*DIRECTIONS FOR THIS TASK*: From the line containing "SW3: switch (+5V, TEMP) -> button (+5V, TEMP)" onward, retype each line of the entries below exactly, last line included.

*EXTRACTED RECORDS*:
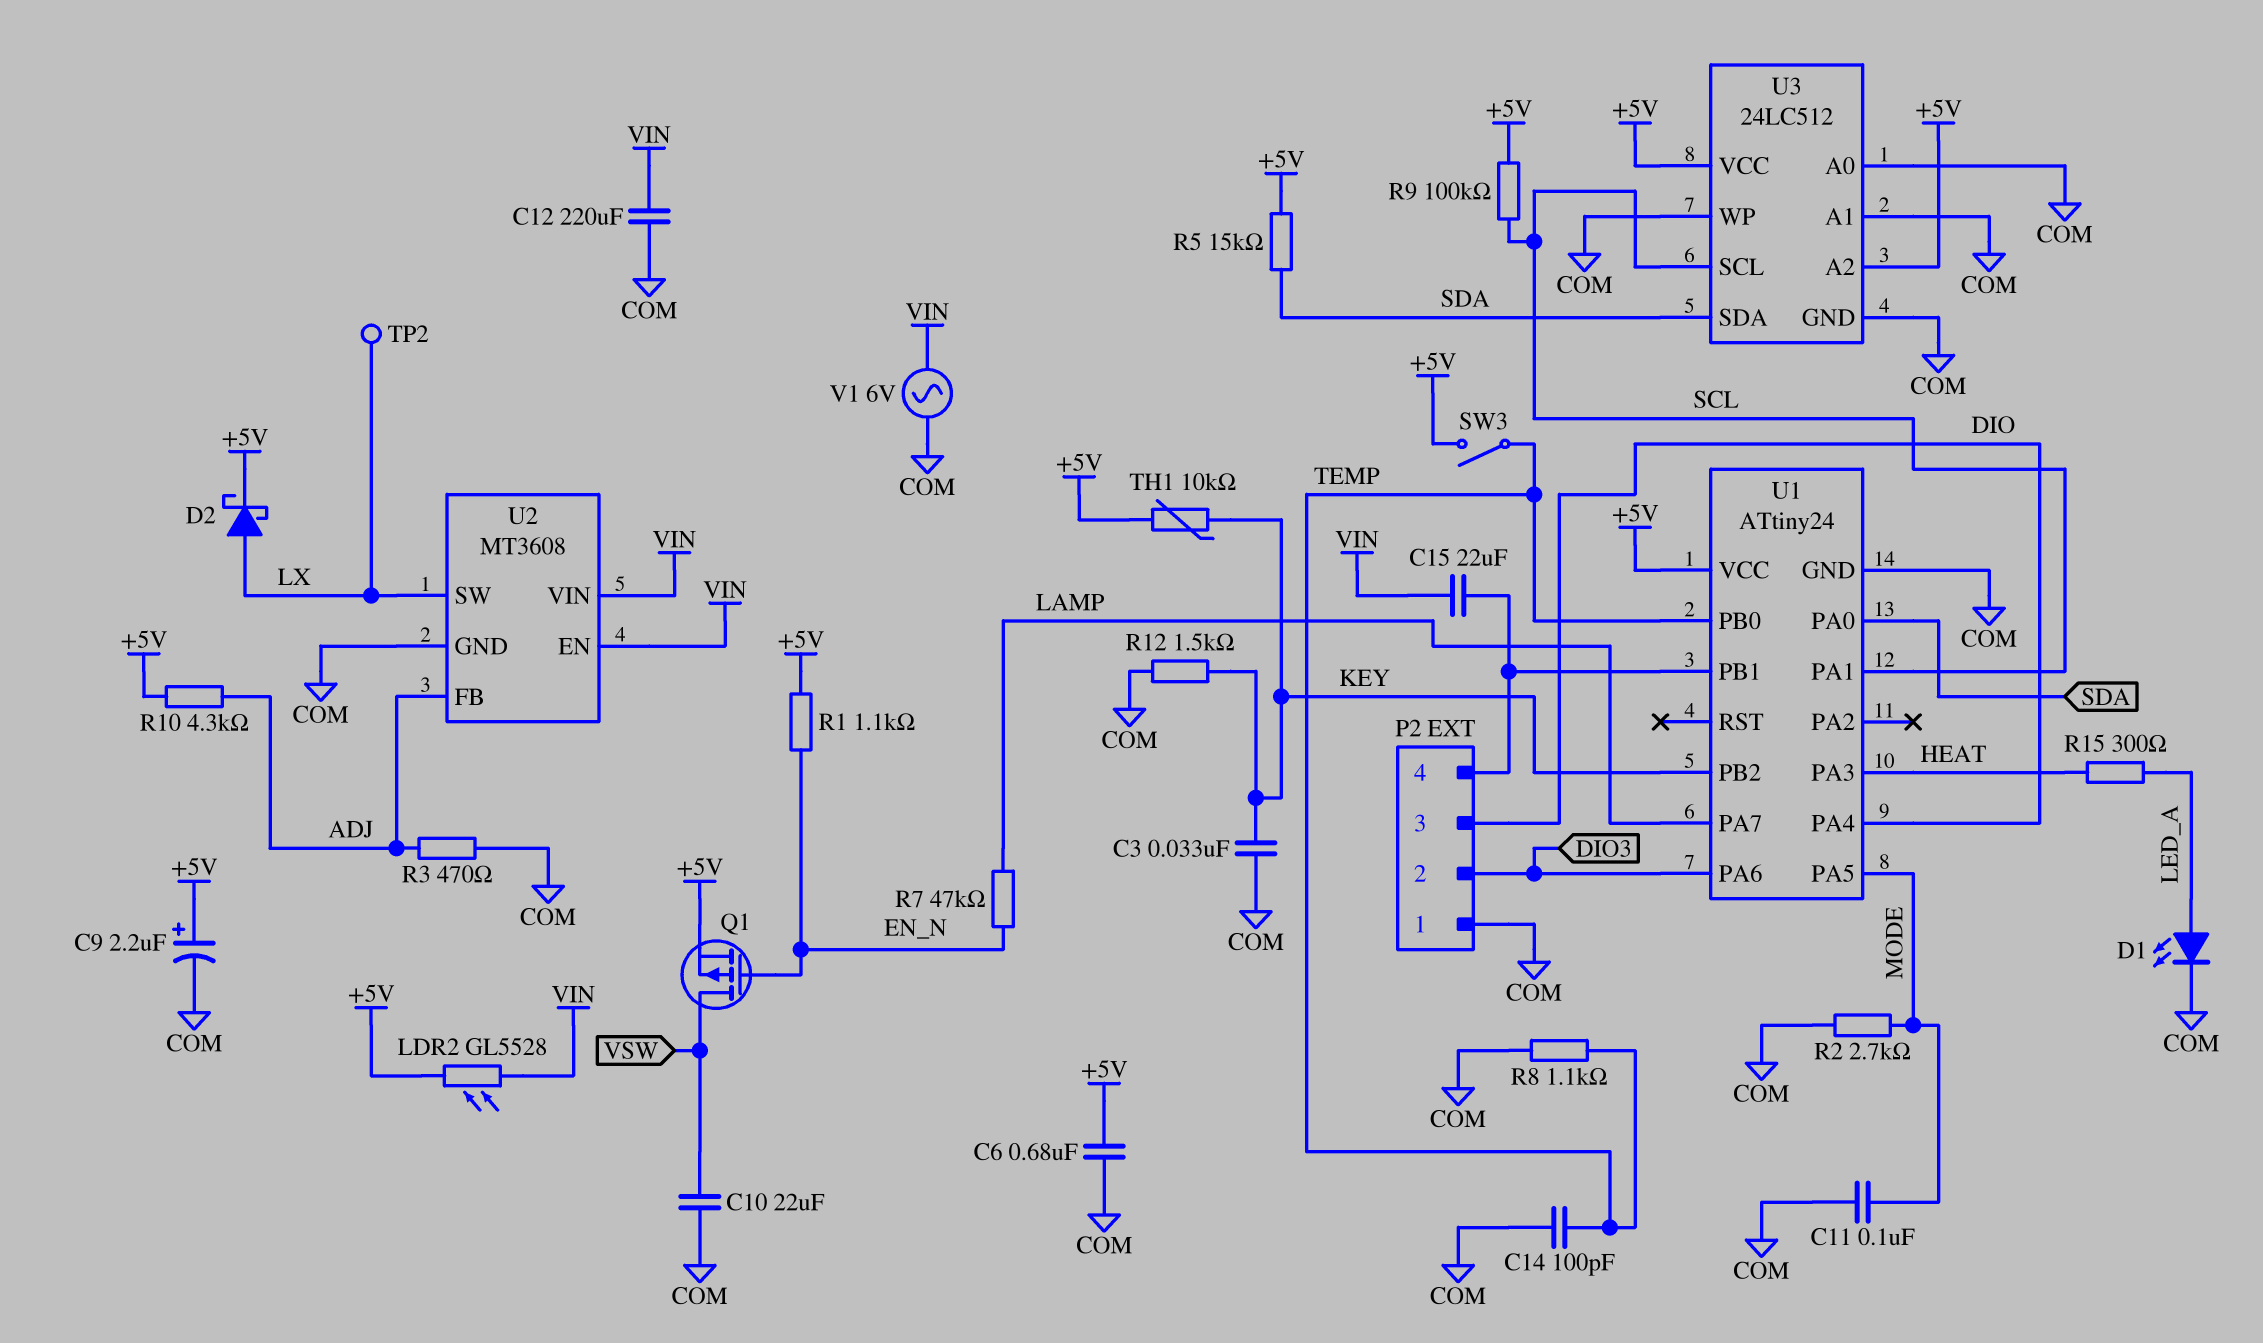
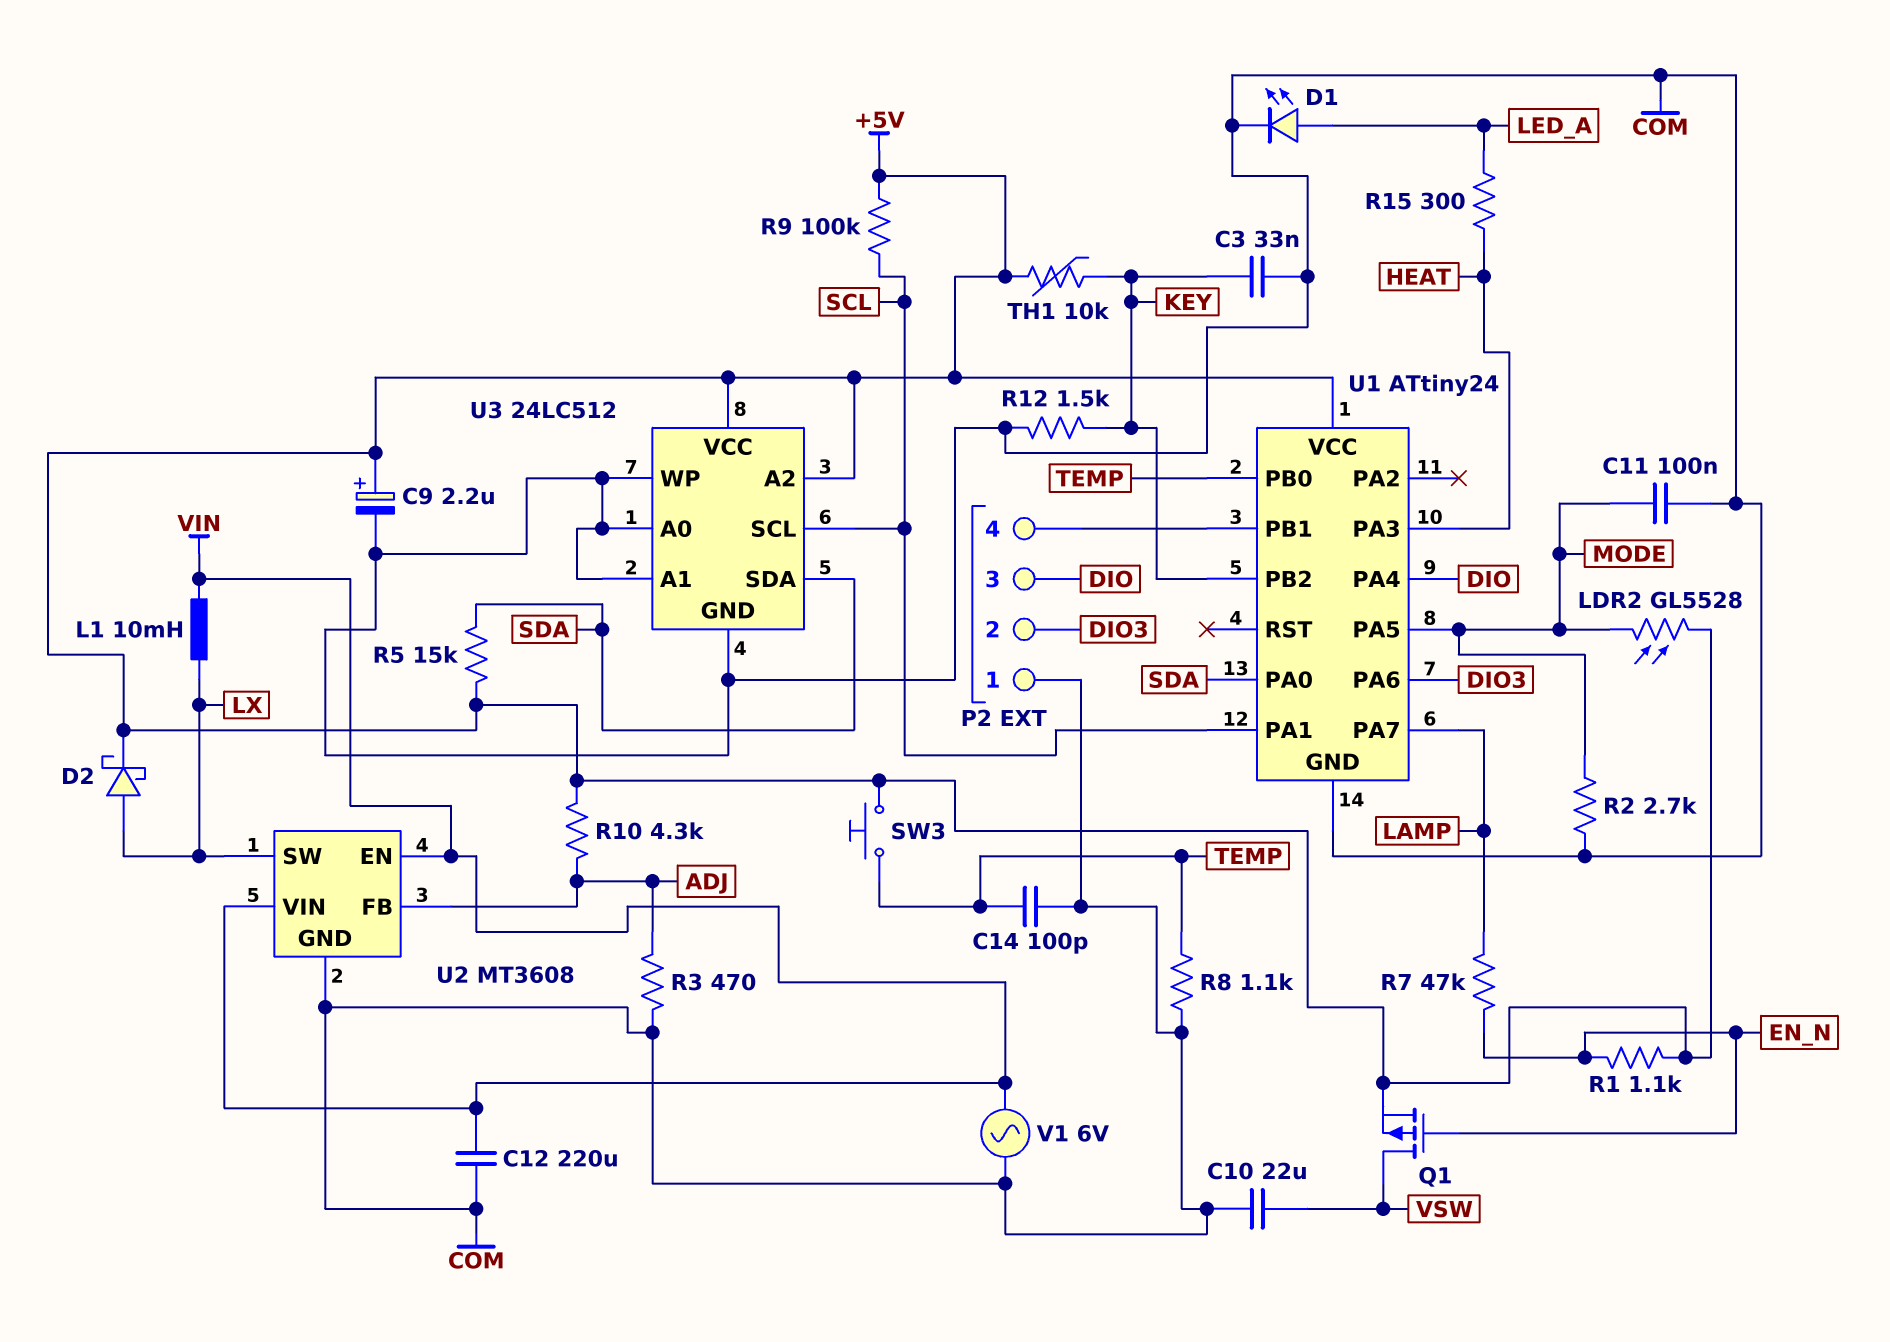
C6: 680nF (+5V, COM) -> none
C15: 22uF (P2/4, VIN) -> none
L1: none -> 10mH (LX, VIN)
LDR2: GL5528 (+5V, VIN) -> GL5528 (+5V, MODE)
SW3: switch (+5V, TEMP) -> button (+5V, TEMP)
TP2: test point (LX) -> none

*EXERCISE OUTPUT*:
SW3: switch (+5V, TEMP) -> button (+5V, TEMP)
TP2: test point (LX) -> none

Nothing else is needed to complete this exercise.